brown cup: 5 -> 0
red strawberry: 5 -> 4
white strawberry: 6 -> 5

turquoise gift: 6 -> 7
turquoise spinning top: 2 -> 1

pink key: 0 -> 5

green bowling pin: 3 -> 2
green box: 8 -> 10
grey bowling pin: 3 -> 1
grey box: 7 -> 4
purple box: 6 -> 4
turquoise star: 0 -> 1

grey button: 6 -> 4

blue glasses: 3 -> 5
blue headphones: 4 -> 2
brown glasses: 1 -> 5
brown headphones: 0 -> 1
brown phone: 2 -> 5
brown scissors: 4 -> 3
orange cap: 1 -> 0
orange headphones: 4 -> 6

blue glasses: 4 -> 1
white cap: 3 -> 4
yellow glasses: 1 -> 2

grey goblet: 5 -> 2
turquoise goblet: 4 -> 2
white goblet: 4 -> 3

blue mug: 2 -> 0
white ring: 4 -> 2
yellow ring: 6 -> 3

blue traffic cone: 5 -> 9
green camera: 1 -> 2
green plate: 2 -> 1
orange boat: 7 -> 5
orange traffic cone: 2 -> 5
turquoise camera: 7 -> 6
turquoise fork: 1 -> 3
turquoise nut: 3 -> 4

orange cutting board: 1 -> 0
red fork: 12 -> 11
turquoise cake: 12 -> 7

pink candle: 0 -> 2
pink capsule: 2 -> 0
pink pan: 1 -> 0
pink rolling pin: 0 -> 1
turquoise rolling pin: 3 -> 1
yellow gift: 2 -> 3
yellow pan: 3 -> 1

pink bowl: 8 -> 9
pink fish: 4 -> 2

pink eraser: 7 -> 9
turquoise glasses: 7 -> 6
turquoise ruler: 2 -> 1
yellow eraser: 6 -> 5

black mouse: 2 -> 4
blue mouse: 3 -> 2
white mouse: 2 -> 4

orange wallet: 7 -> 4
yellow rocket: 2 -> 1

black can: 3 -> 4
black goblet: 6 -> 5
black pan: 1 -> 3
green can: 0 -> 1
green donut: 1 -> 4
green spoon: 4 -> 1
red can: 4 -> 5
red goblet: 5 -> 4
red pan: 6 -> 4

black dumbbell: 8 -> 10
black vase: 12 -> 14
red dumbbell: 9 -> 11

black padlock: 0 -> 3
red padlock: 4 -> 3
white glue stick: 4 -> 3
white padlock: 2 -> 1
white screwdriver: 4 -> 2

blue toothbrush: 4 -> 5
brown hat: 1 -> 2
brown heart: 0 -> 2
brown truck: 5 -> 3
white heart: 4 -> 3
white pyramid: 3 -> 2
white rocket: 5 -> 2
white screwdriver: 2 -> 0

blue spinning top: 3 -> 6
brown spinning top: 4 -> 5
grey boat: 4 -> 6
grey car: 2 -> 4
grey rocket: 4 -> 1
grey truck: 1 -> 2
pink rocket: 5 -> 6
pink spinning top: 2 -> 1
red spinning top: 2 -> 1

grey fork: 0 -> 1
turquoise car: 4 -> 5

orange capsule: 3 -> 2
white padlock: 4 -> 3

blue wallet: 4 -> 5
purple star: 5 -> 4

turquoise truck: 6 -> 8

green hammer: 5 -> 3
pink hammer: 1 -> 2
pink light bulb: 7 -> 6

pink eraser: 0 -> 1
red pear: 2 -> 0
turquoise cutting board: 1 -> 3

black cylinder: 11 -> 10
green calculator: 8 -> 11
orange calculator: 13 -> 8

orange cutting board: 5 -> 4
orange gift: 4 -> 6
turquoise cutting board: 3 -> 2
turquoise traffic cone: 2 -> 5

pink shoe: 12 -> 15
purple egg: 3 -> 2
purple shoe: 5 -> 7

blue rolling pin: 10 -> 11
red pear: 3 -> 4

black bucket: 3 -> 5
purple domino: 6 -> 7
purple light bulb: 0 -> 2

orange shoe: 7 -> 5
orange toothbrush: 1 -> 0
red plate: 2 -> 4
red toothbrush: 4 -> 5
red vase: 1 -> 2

++++++++++++++++++++

EXERCISE REQUIREMENTS
Look above for the line with "pink fish: 4 -> 2"; retype exactly that line, every line after it up to the line with "purple star: 5 -> 4", and that line too, nothing else.

ANSWER BELOW
pink fish: 4 -> 2

pink eraser: 7 -> 9
turquoise glasses: 7 -> 6
turquoise ruler: 2 -> 1
yellow eraser: 6 -> 5

black mouse: 2 -> 4
blue mouse: 3 -> 2
white mouse: 2 -> 4

orange wallet: 7 -> 4
yellow rocket: 2 -> 1

black can: 3 -> 4
black goblet: 6 -> 5
black pan: 1 -> 3
green can: 0 -> 1
green donut: 1 -> 4
green spoon: 4 -> 1
red can: 4 -> 5
red goblet: 5 -> 4
red pan: 6 -> 4

black dumbbell: 8 -> 10
black vase: 12 -> 14
red dumbbell: 9 -> 11

black padlock: 0 -> 3
red padlock: 4 -> 3
white glue stick: 4 -> 3
white padlock: 2 -> 1
white screwdriver: 4 -> 2

blue toothbrush: 4 -> 5
brown hat: 1 -> 2
brown heart: 0 -> 2
brown truck: 5 -> 3
white heart: 4 -> 3
white pyramid: 3 -> 2
white rocket: 5 -> 2
white screwdriver: 2 -> 0

blue spinning top: 3 -> 6
brown spinning top: 4 -> 5
grey boat: 4 -> 6
grey car: 2 -> 4
grey rocket: 4 -> 1
grey truck: 1 -> 2
pink rocket: 5 -> 6
pink spinning top: 2 -> 1
red spinning top: 2 -> 1

grey fork: 0 -> 1
turquoise car: 4 -> 5

orange capsule: 3 -> 2
white padlock: 4 -> 3

blue wallet: 4 -> 5
purple star: 5 -> 4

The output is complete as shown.